▶ _TASK PROMPT_: Give again every line from the one with "orange vase: [293,102,347,189]" through the last line of the data, exactly, and leave out the lines before it.

▶ _MATERIALS PROVIDED_:
****************************************

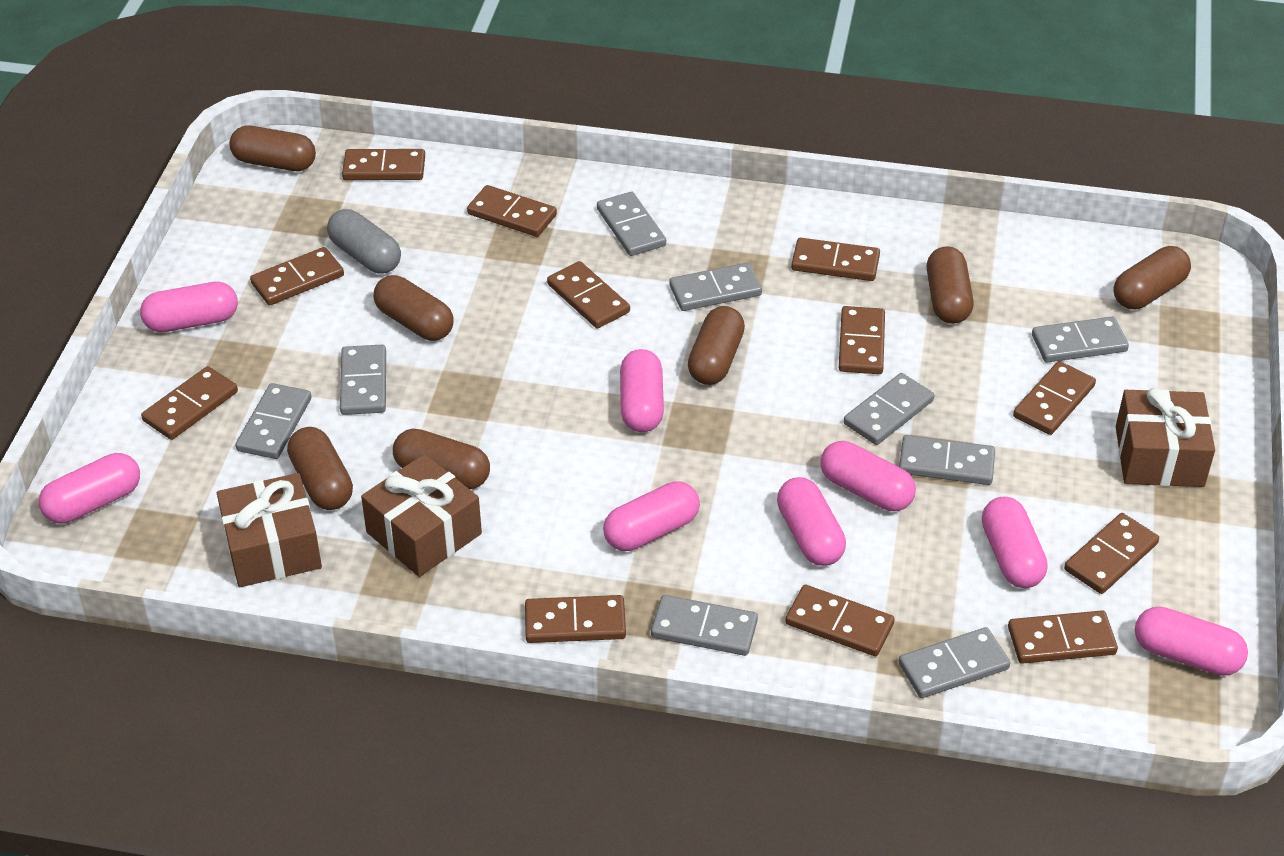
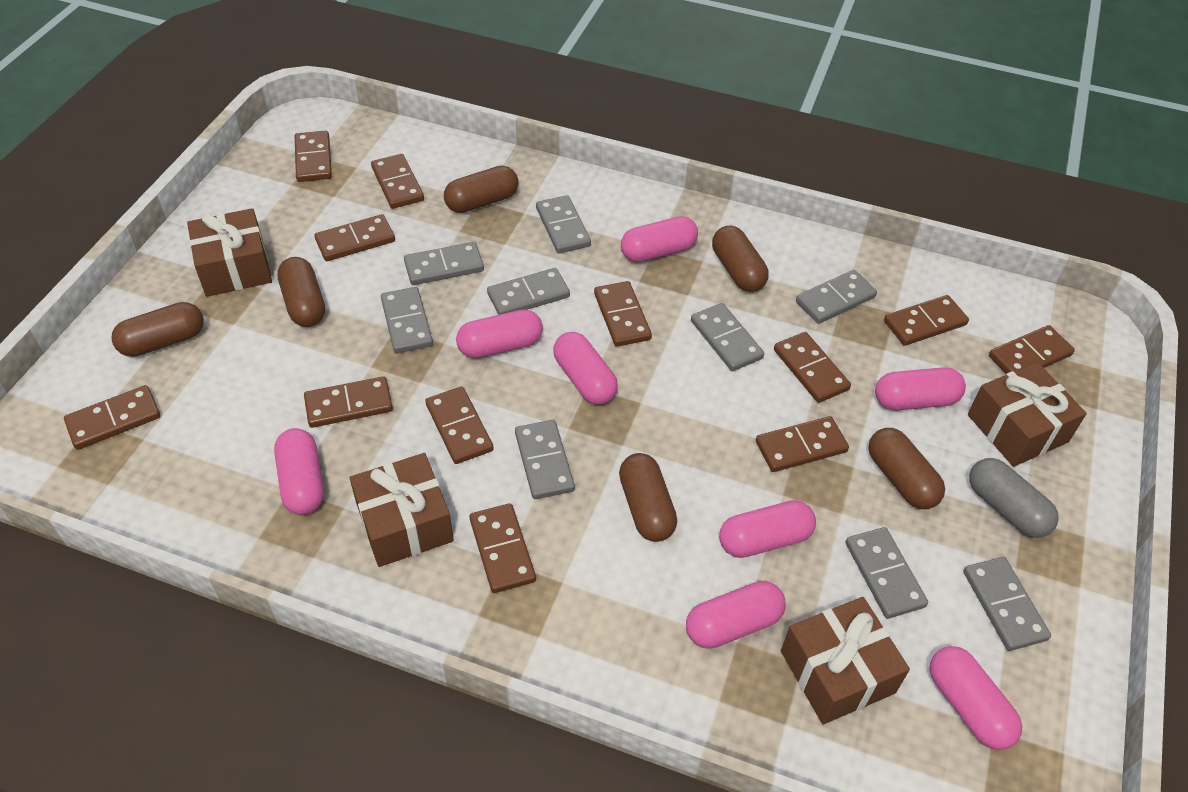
brown capsule: [229,125,316,171] [287,427,353,510] [374,275,453,341] [393,429,490,489] [688,306,745,385] [927,246,973,324] [1113,246,1191,309] = 7 -> [111,302,204,357] [277,257,325,327] [444,166,518,213] [619,453,677,542] [712,225,769,292] [868,428,945,509] = 6
brown gift: [217,473,322,587] [361,454,482,577] [1116,388,1215,487] = 3 -> [187,208,272,297] [350,453,454,567] [781,597,910,724] [968,362,1087,467] = 4

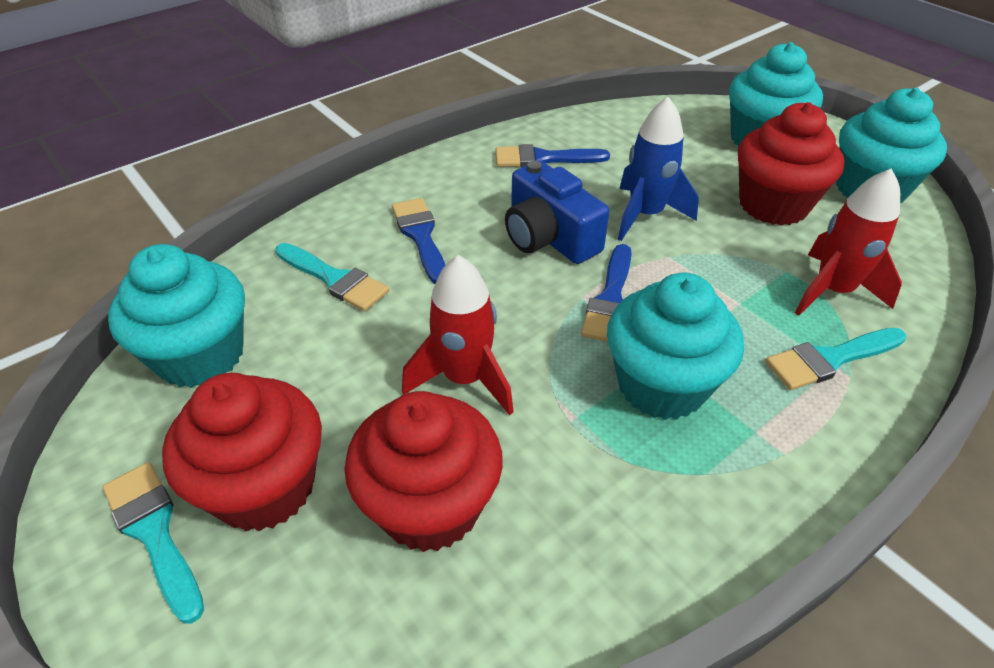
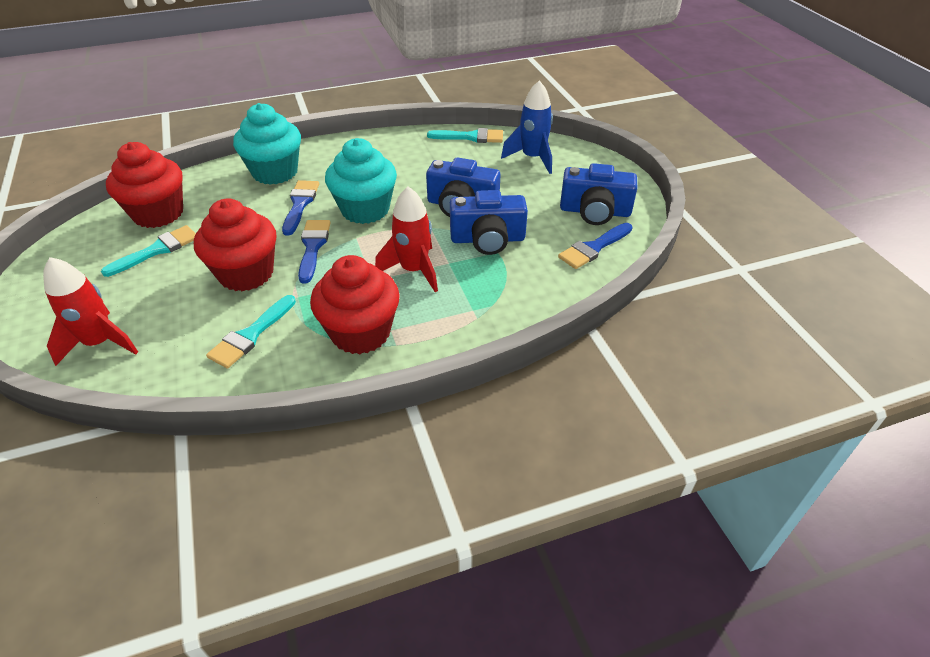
blue camera: [505,161,610,264] = 1 -> [426,157,500,217] [450,190,528,255] [560,163,637,225] = 3
turquoise cupcake: [108,244,245,388] [607,272,744,420] [729,42,823,147] [836,88,947,203] = 4 -> [233,103,301,185] [325,138,397,224] = 2

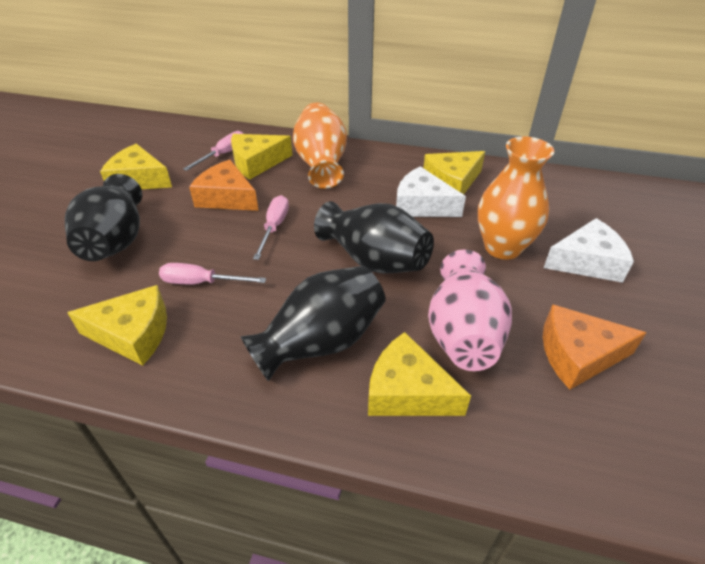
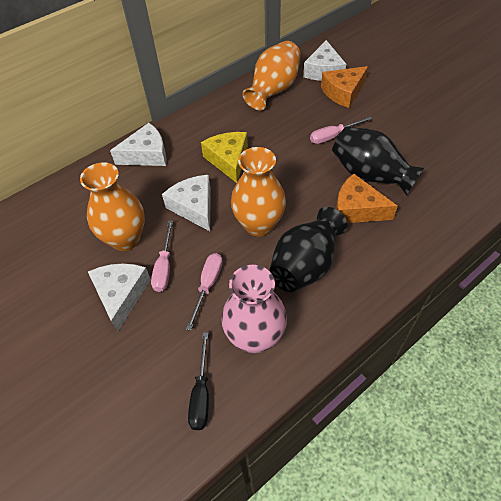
black screwdriver: none = 0 -> [188,332,209,430] = 1
black vase: [65,174,142,261] [241,266,386,381] [314,201,434,274] = 3 -> [269,207,347,292] [332,127,424,196] = 2
orange vase: [293,102,347,189] [478,136,554,260] = 2 -> [80,162,145,251] [231,147,286,236] [242,41,301,110] = 3
white cheese: [396,166,466,217] [544,218,634,283] = 2 -> [88,263,151,332] [110,123,167,166] [162,175,211,231] [303,40,346,81] = 4
yellow cheese: [67,285,167,366] [100,144,172,189] [231,134,292,180] [368,332,471,416] [424,151,485,194] = 5 -> [201,132,248,183] = 1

****************************************

▶ _TASK SOLUTION_:
orange vase: [293,102,347,189] [478,136,554,260] = 2 -> [80,162,145,251] [231,147,286,236] [242,41,301,110] = 3
white cheese: [396,166,466,217] [544,218,634,283] = 2 -> [88,263,151,332] [110,123,167,166] [162,175,211,231] [303,40,346,81] = 4
yellow cheese: [67,285,167,366] [100,144,172,189] [231,134,292,180] [368,332,471,416] [424,151,485,194] = 5 -> [201,132,248,183] = 1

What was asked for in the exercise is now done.